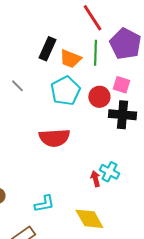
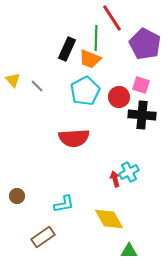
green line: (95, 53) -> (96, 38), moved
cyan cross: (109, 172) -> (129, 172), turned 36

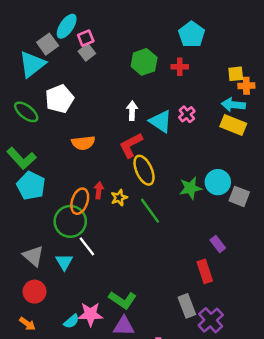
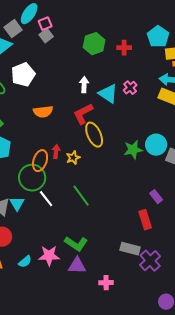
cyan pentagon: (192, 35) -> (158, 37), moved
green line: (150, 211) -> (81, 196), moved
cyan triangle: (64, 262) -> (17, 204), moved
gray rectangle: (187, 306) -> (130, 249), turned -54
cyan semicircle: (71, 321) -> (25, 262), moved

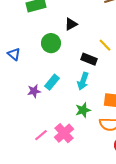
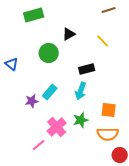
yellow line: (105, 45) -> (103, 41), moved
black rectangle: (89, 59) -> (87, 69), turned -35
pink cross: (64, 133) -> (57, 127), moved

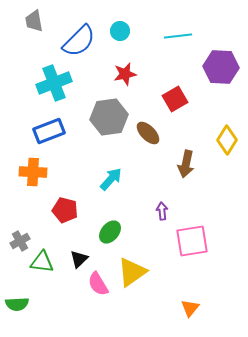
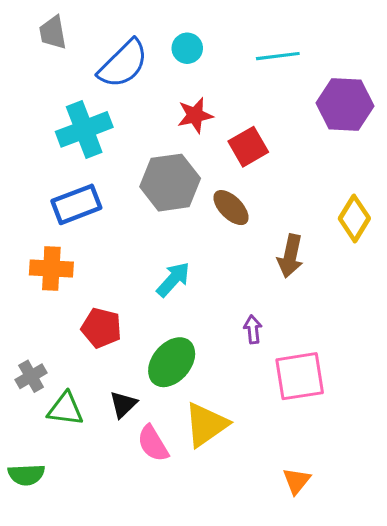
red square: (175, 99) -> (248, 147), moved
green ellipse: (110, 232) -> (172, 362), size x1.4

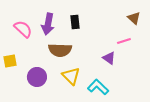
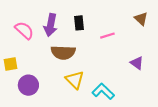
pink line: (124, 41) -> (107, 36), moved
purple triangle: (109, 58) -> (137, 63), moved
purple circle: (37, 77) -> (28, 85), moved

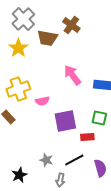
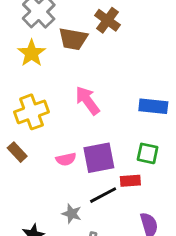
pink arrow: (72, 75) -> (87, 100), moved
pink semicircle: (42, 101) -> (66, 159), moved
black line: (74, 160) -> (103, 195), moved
====
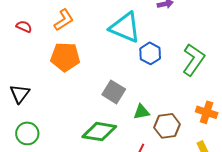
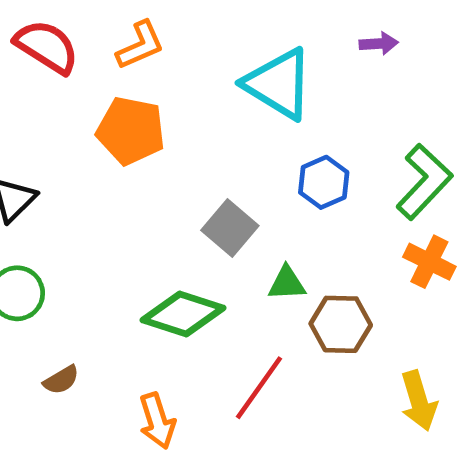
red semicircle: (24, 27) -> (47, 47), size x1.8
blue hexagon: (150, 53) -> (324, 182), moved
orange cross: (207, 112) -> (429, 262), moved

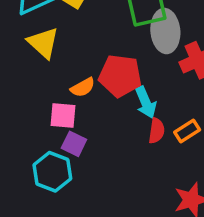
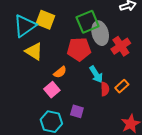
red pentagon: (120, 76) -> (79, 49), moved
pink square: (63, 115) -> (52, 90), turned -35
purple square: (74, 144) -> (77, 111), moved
====
| PROBLEM TO WORK ON |
Copy the lines of the entries above that mention "size".

| SOLUTION TO THIS TASK |
green ellipse: (110, 232) -> (172, 362), size x1.4
red semicircle: (24, 27) -> (47, 47), size x1.8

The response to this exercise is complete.